**Directions**:
Repeat each entry below exactly.

(Dataset records)
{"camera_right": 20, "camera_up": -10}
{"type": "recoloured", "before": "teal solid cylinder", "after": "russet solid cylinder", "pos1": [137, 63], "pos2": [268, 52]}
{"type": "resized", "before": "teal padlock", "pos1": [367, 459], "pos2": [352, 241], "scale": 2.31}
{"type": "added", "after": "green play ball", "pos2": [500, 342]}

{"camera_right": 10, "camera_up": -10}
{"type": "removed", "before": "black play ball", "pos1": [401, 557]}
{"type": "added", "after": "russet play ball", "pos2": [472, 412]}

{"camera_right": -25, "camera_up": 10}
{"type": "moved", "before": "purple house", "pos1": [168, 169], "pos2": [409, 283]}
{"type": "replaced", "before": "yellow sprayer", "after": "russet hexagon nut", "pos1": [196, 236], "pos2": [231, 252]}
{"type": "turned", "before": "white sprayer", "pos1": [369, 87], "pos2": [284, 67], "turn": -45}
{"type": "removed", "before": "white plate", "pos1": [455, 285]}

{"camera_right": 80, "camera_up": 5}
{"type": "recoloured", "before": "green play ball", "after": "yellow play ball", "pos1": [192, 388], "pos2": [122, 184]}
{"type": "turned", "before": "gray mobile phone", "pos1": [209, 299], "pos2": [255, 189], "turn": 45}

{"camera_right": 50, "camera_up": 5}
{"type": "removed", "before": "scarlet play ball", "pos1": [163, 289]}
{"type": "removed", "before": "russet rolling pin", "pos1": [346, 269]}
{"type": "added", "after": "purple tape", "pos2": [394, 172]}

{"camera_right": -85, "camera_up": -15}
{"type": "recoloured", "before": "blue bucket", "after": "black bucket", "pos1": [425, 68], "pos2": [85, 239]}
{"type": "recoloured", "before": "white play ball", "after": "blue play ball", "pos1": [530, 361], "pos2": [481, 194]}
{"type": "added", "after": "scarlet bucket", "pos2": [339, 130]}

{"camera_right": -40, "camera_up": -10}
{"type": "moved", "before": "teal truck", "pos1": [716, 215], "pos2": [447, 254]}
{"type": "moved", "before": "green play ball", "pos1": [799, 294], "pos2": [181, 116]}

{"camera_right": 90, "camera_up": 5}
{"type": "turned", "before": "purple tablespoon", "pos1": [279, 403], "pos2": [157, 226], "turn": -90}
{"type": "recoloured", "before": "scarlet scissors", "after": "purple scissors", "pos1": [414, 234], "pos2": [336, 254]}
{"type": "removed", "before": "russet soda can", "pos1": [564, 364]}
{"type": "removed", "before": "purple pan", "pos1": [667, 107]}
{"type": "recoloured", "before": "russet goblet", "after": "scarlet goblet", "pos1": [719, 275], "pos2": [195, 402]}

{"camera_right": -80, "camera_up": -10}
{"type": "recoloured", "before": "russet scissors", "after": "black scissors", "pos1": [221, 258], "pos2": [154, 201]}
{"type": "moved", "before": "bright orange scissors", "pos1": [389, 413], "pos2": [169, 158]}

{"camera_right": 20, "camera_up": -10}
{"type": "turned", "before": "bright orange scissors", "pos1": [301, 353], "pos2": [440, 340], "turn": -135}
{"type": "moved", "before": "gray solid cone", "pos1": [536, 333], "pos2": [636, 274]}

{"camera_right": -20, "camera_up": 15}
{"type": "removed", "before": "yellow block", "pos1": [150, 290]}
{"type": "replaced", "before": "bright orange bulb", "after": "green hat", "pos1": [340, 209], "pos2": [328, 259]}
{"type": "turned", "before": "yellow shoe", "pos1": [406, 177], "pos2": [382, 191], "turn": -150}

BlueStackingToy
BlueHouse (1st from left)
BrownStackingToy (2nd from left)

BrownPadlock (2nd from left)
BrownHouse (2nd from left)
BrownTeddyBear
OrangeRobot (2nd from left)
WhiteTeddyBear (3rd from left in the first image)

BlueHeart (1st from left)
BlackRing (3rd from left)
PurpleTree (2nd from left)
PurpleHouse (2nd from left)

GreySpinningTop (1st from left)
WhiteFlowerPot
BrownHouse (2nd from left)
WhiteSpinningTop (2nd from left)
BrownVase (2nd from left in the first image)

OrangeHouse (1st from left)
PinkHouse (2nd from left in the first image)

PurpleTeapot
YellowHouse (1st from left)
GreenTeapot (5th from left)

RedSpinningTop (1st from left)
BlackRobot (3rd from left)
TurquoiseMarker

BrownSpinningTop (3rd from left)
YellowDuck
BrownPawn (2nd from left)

**Exercise output**:
{"camera_right": 20, "camera_up": -10}
{"type": "recoloured", "before": "teal solid cylinder", "after": "russet solid cylinder", "pos1": [137, 63], "pos2": [268, 52]}
{"type": "resized", "before": "teal padlock", "pos1": [367, 459], "pos2": [352, 241], "scale": 2.31}
{"type": "added", "after": "green play ball", "pos2": [500, 342]}

{"camera_right": 10, "camera_up": -10}
{"type": "removed", "before": "black play ball", "pos1": [401, 557]}
{"type": "added", "after": "russet play ball", "pos2": [472, 412]}

{"camera_right": -25, "camera_up": 10}
{"type": "moved", "before": "purple house", "pos1": [168, 169], "pos2": [409, 283]}
{"type": "replaced", "before": "yellow sprayer", "after": "russet hexagon nut", "pos1": [196, 236], "pos2": [231, 252]}
{"type": "turned", "before": "white sprayer", "pos1": [369, 87], "pos2": [284, 67], "turn": -45}
{"type": "removed", "before": "white plate", "pos1": [455, 285]}

{"camera_right": 80, "camera_up": 5}
{"type": "recoloured", "before": "green play ball", "after": "yellow play ball", "pos1": [192, 388], "pos2": [122, 184]}
{"type": "turned", "before": "gray mobile phone", "pos1": [209, 299], "pos2": [255, 189], "turn": 45}

{"camera_right": 50, "camera_up": 5}
{"type": "removed", "before": "scarlet play ball", "pos1": [163, 289]}
{"type": "removed", "before": "russet rolling pin", "pos1": [346, 269]}
{"type": "added", "after": "purple tape", "pos2": [394, 172]}

{"camera_right": -85, "camera_up": -15}
{"type": "recoloured", "before": "blue bucket", "after": "black bucket", "pos1": [425, 68], "pos2": [85, 239]}
{"type": "recoloured", "before": "white play ball", "after": "blue play ball", "pos1": [530, 361], "pos2": [481, 194]}
{"type": "added", "after": "scarlet bucket", "pos2": [339, 130]}

{"camera_right": -40, "camera_up": -10}
{"type": "moved", "before": "teal truck", "pos1": [716, 215], "pos2": [447, 254]}
{"type": "moved", "before": "green play ball", "pos1": [799, 294], "pos2": [181, 116]}

{"camera_right": 90, "camera_up": 5}
{"type": "turned", "before": "purple tablespoon", "pos1": [279, 403], "pos2": [157, 226], "turn": -90}
{"type": "recoloured", "before": "scarlet scissors", "after": "purple scissors", "pos1": [414, 234], "pos2": [336, 254]}
{"type": "removed", "before": "russet soda can", "pos1": [564, 364]}
{"type": "removed", "before": "purple pan", "pos1": [667, 107]}
{"type": "recoloured", "before": "russet goblet", "after": "scarlet goblet", "pos1": [719, 275], "pos2": [195, 402]}

{"camera_right": -80, "camera_up": -10}
{"type": "recoloured", "before": "russet scissors", "after": "black scissors", "pos1": [221, 258], "pos2": [154, 201]}
{"type": "moved", "before": "bright orange scissors", "pos1": [389, 413], "pos2": [169, 158]}

{"camera_right": 20, "camera_up": -10}
{"type": "turned", "before": "bright orange scissors", "pos1": [301, 353], "pos2": [440, 340], "turn": -135}
{"type": "moved", "before": "gray solid cone", "pos1": [536, 333], "pos2": [636, 274]}

{"camera_right": -20, "camera_up": 15}
{"type": "removed", "before": "yellow block", "pos1": [150, 290]}
{"type": "replaced", "before": "bright orange bulb", "after": "green hat", "pos1": [340, 209], "pos2": [328, 259]}
{"type": "turned", "before": "yellow shoe", "pos1": [406, 177], "pos2": [382, 191], "turn": -150}

BlueStackingToy
BlueHouse (1st from left)
BrownStackingToy (2nd from left)

BrownPadlock (2nd from left)
BrownHouse (2nd from left)
BrownTeddyBear
OrangeRobot (2nd from left)
WhiteTeddyBear (3rd from left in the first image)

BlueHeart (1st from left)
BlackRing (3rd from left)
PurpleTree (2nd from left)
PurpleHouse (2nd from left)

GreySpinningTop (1st from left)
WhiteFlowerPot
BrownHouse (2nd from left)
WhiteSpinningTop (2nd from left)
BrownVase (2nd from left in the first image)

OrangeHouse (1st from left)
PinkHouse (2nd from left in the first image)

PurpleTeapot
YellowHouse (1st from left)
GreenTeapot (5th from left)

RedSpinningTop (1st from left)
BlackRobot (3rd from left)
TurquoiseMarker

BrownSpinningTop (3rd from left)
YellowDuck
BrownPawn (2nd from left)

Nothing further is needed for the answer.